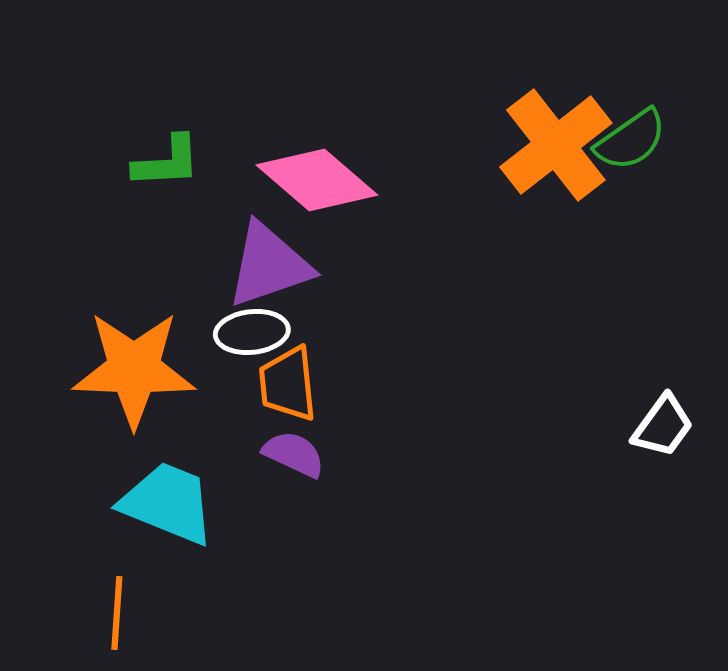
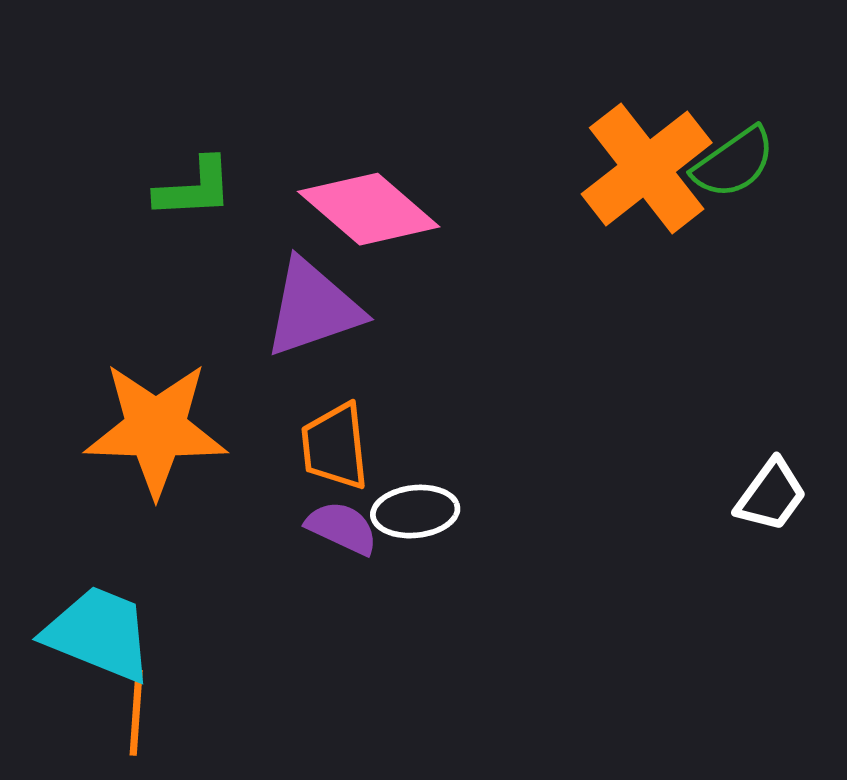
white ellipse: (252, 332) -> (415, 512), moved
cyan trapezoid: (168, 503) -> (99, 634), moved

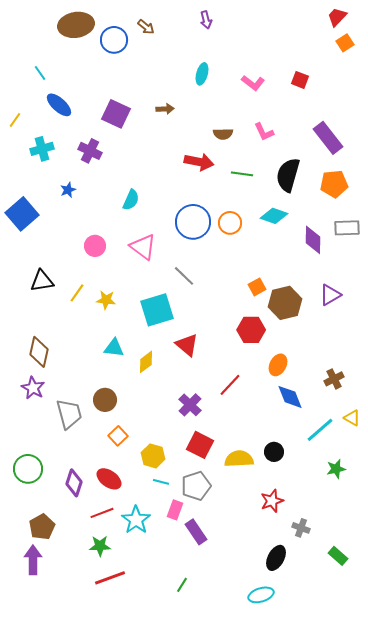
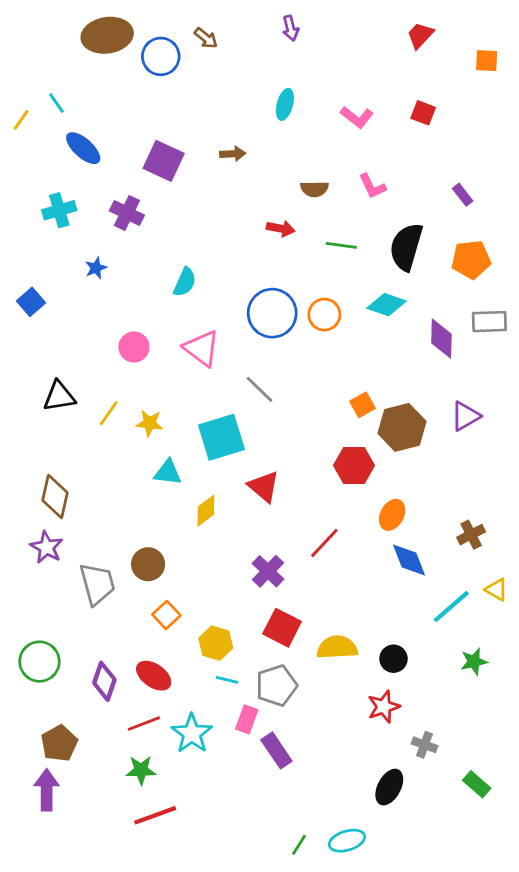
red trapezoid: (337, 17) -> (420, 35), moved
orange square: (345, 43) -> (487, 61), turned 36
yellow line: (15, 120) -> (21, 120), moved
purple rectangle: (328, 138) -> (463, 195), size x0.5
red arrow: (199, 162) -> (281, 229), size x0.7
blue square: (22, 214) -> (31, 302), size x0.6
cyan triangle: (114, 348) -> (168, 473), moved
black circle: (274, 452) -> (393, 659), moved
green line: (182, 585) -> (299, 845), moved
cyan ellipse: (261, 595) -> (347, 841), moved

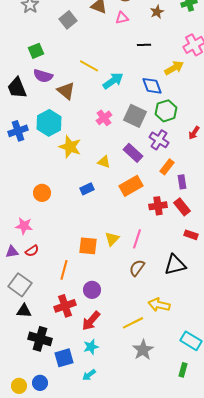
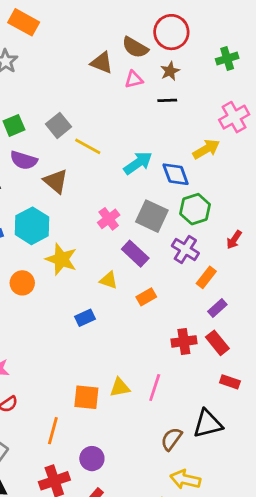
brown star: (157, 12) -> (170, 71), moved
gray square: (68, 20) -> (58, 125), moved
black line: (144, 45) -> (167, 100), moved
cyan arrow: (113, 81) -> (138, 163), moved
purple rectangle: (133, 153) -> (135, 254), moved
orange rectangle: (167, 167) -> (206, 277), moved
purple rectangle: (182, 182) -> (217, 308), turned 56
orange rectangle: (131, 186) -> (146, 297), moved, size x0.6
orange circle: (42, 193) -> (22, 283), moved
yellow triangle: (112, 239) -> (120, 387), turned 35
brown semicircle: (137, 268) -> (171, 439), moved

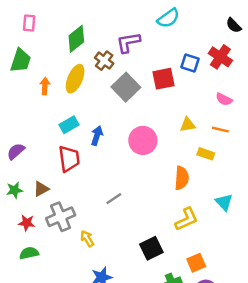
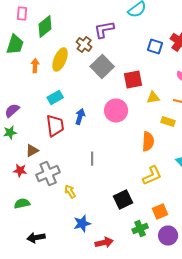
green diamond: (76, 39) -> (45, 26), moved
red square: (163, 79) -> (133, 80), moved
blue arrow: (97, 136) -> (80, 116), moved
purple semicircle: (16, 151) -> (12, 110), moved
green star: (15, 190) -> (10, 132), moved
gray line: (114, 199) -> (92, 158), turned -56
red star: (27, 223) -> (20, 170), moved

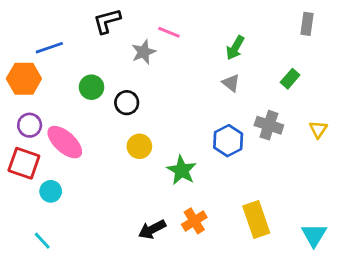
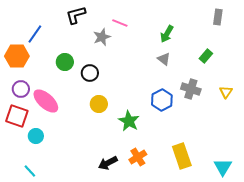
blue line: (49, 48) -> (35, 34), turned -36

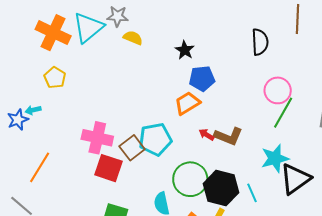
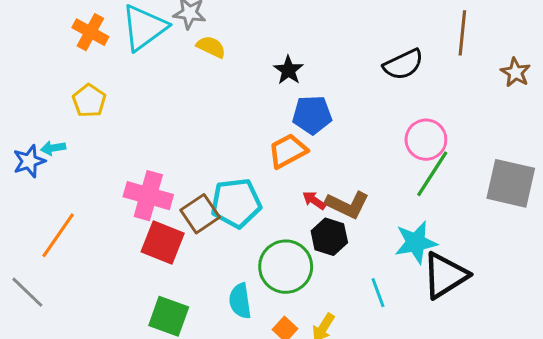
orange cross: (53, 33) -> (90, 32), size x0.7
black semicircle: (260, 42) -> (403, 65), turned 64
black hexagon: (221, 188) -> (329, 237), moved, size x0.7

────────

Exercise goal: Only the lines that contain the word "brown" should be copied from the material.

Solution:
brown star: (157, 12) -> (170, 71), moved
brown semicircle: (137, 268) -> (171, 439), moved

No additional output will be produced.